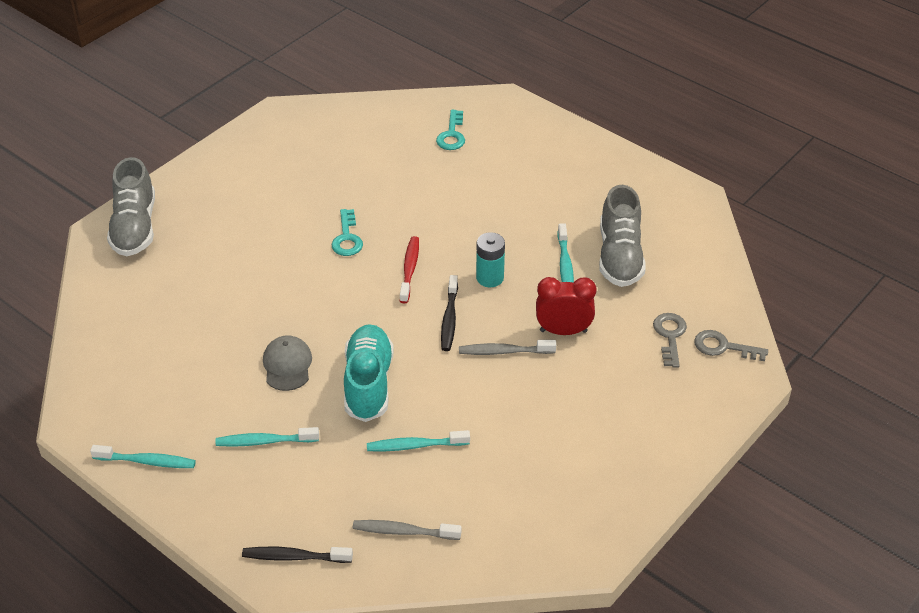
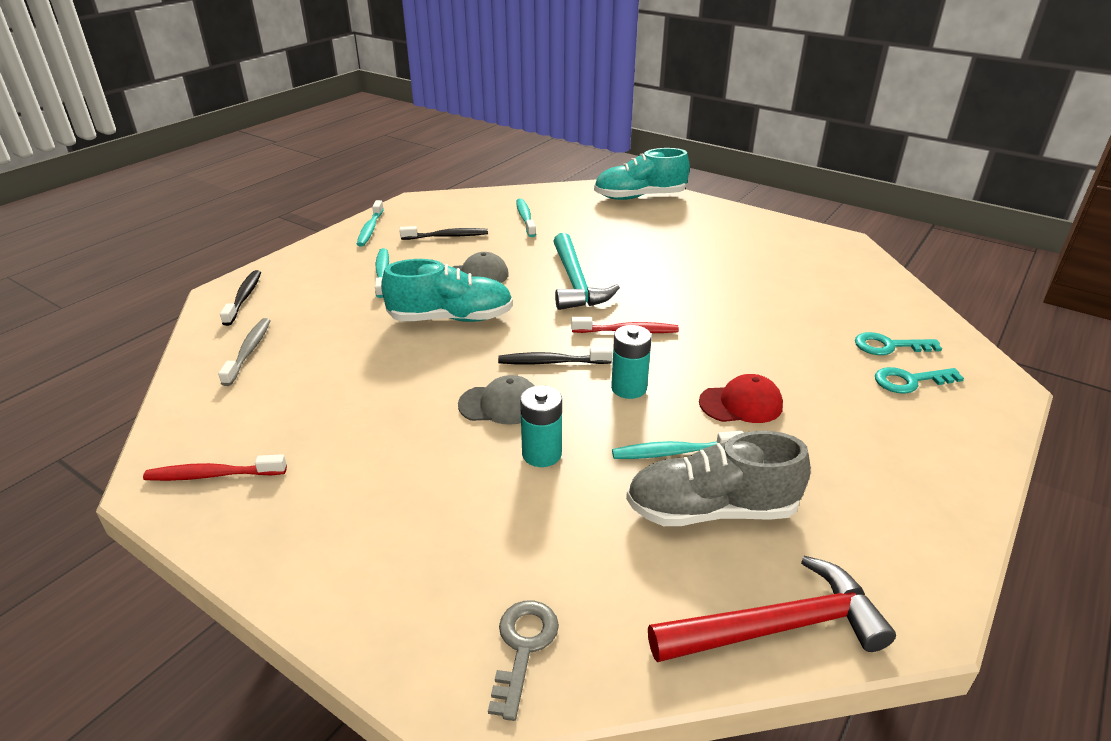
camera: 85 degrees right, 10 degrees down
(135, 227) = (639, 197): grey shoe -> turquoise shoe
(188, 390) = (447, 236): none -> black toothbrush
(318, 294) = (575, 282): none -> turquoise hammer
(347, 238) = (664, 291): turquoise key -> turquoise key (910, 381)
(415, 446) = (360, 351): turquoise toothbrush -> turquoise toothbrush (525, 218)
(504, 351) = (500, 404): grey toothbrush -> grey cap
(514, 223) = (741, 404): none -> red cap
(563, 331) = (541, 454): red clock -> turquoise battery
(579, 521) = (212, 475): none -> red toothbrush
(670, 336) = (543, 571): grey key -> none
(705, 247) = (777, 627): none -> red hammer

---+---

Exercise directions:
In the listing above, start at the line with "(188, 390) = (447, 236): none", go on through the line with "(514, 223) = (741, 404): none -> red cap", and copy each of those lines exactly; leave out all the rest.

Your solution:
(188, 390) = (447, 236): none -> black toothbrush
(318, 294) = (575, 282): none -> turquoise hammer
(347, 238) = (664, 291): turquoise key -> turquoise key (910, 381)
(415, 446) = (360, 351): turquoise toothbrush -> turquoise toothbrush (525, 218)
(504, 351) = (500, 404): grey toothbrush -> grey cap
(514, 223) = (741, 404): none -> red cap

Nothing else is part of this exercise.